§ THE TASK
Show all lines from the listing below that contain "blue".

§ INFORMATION SUPPLIED
=======

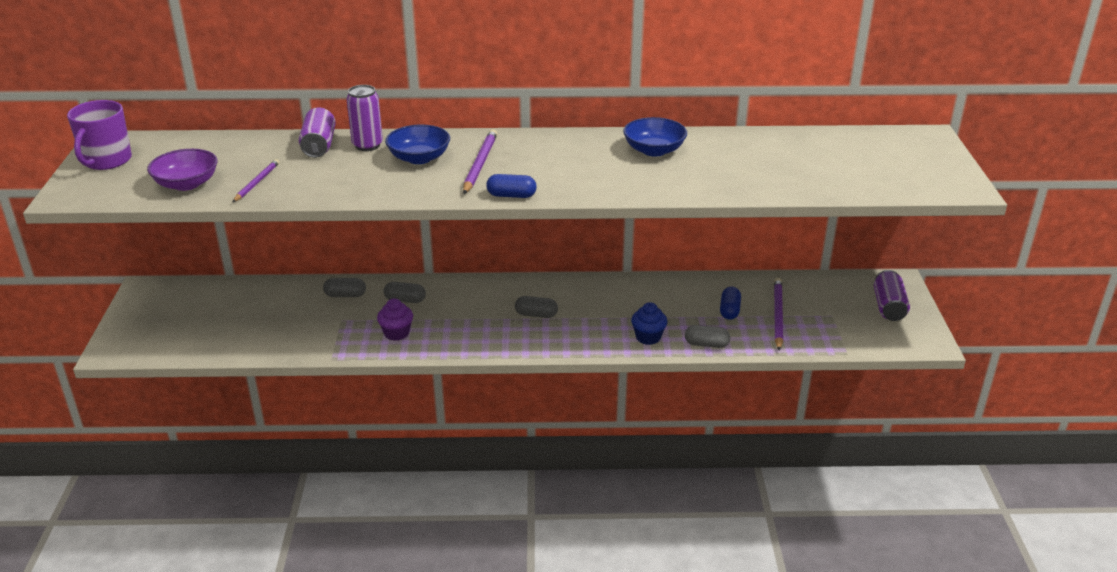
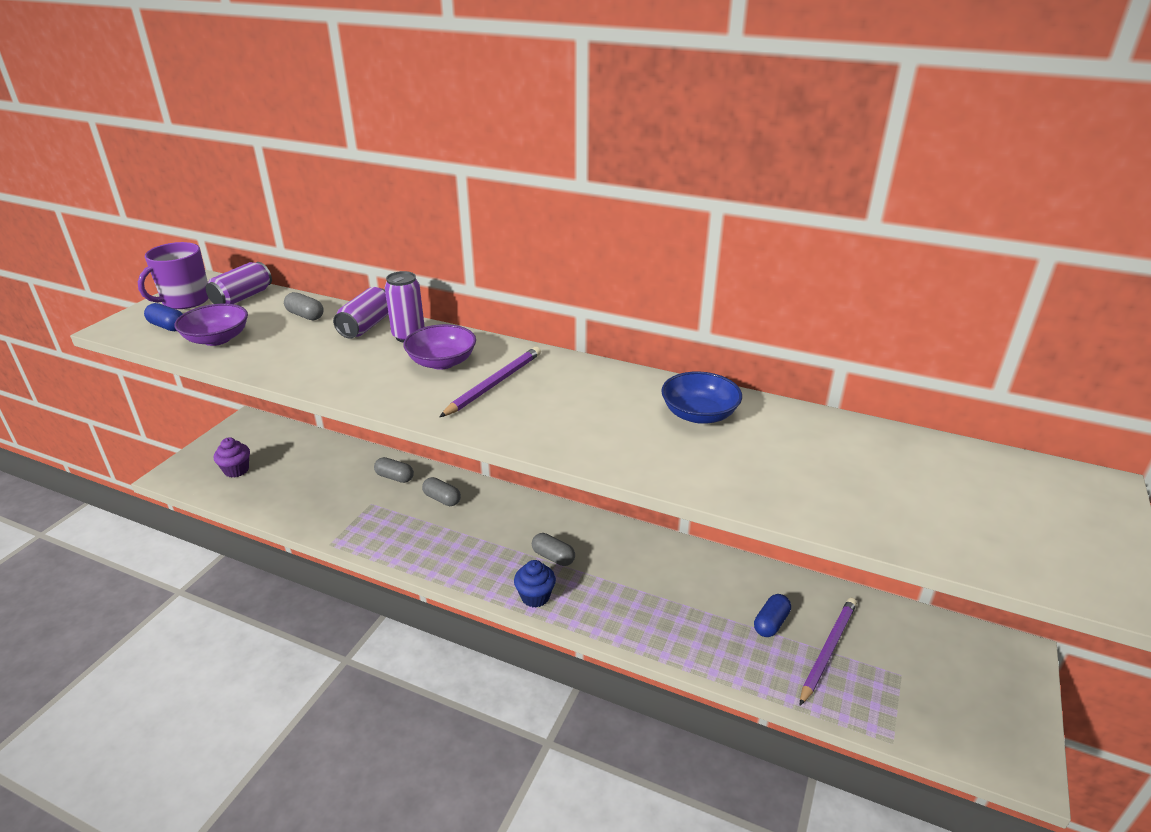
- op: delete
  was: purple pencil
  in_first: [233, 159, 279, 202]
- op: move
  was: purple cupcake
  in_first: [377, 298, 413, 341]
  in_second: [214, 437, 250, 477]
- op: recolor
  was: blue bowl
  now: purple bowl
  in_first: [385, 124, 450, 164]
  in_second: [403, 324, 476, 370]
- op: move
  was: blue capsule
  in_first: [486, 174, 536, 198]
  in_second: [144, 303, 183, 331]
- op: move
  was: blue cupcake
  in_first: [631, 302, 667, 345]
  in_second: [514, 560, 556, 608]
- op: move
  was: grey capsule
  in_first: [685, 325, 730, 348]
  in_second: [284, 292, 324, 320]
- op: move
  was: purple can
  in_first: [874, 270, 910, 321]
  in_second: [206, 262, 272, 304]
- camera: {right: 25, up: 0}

=======

§ RESPONSE BOX
  was: blue bowl
  was: blue capsule
  was: blue cupcake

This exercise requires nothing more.